_WHAT TO PRODUCE_
Will you output the entries below exactly, skipping every image they contain?
========================================================================
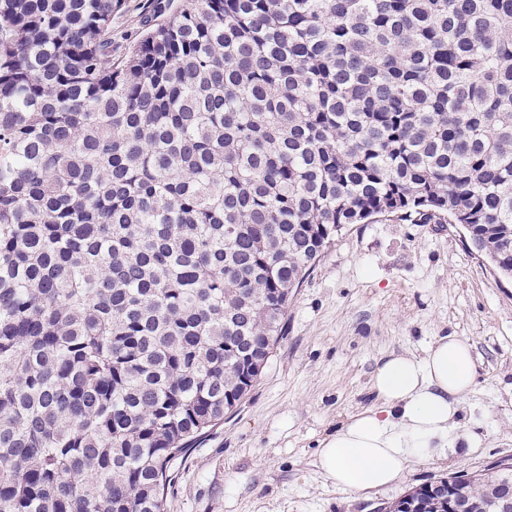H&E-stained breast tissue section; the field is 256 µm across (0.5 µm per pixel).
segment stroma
Returning a JSON list of instances; mask_svg holds the SVG:
<instances>
[{"label":"stroma","instance_id":"1","mask_svg":"<svg viewBox=\"0 0 512 512\" xmlns=\"http://www.w3.org/2000/svg\"><path fill=\"white\" fill-rule=\"evenodd\" d=\"M112 52L146 25L152 0H122ZM472 342L481 362L460 428L480 442L466 457L415 464L403 482L336 488L320 441L375 397L376 362L424 356L440 336ZM512 463V282L471 252L458 224H350L296 289L284 336L235 412L175 465L166 512H377L427 482Z\"/></svg>","mask_w":512,"mask_h":512}]
</instances>
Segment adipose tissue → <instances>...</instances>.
<instances>
[{"instance_id":"adipose-tissue-1","label":"adipose tissue","mask_w":512,"mask_h":512,"mask_svg":"<svg viewBox=\"0 0 512 512\" xmlns=\"http://www.w3.org/2000/svg\"><path fill=\"white\" fill-rule=\"evenodd\" d=\"M478 372L470 342L453 335L437 337L421 357L380 359L371 378L375 402L321 443L326 478L339 489L379 491L412 463L467 454L478 440L461 432V409Z\"/></svg>"}]
</instances>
========================================================================
_TASK ANSWER_
H&E-stained breast tissue section; the field is 256 µm across (0.5 µm per pixel).
segment stroma
Returning a JSON list of instances; mask_svg holds the SVG:
<instances>
[{"label":"stroma","instance_id":"1","mask_svg":"<svg viewBox=\"0 0 512 512\" xmlns=\"http://www.w3.org/2000/svg\"><path fill=\"white\" fill-rule=\"evenodd\" d=\"M112 52L146 25L152 0H122ZM472 342L481 362L460 428L480 442L466 457L415 464L403 482L336 488L320 441L375 397L376 362L424 356L440 336ZM512 463V282L471 252L458 224H350L296 289L284 336L235 412L175 465L166 512H377L427 482Z\"/></svg>","mask_w":512,"mask_h":512}]
</instances>
Segment adipose tissue → <instances>...</instances>.
<instances>
[{"instance_id":"adipose-tissue-1","label":"adipose tissue","mask_w":512,"mask_h":512,"mask_svg":"<svg viewBox=\"0 0 512 512\" xmlns=\"http://www.w3.org/2000/svg\"><path fill=\"white\" fill-rule=\"evenodd\" d=\"M478 372L470 342L453 335L437 337L421 357L380 359L371 378L375 402L321 443L326 478L339 489L379 491L412 463L467 454L478 440L461 432V409Z\"/></svg>"}]
</instances>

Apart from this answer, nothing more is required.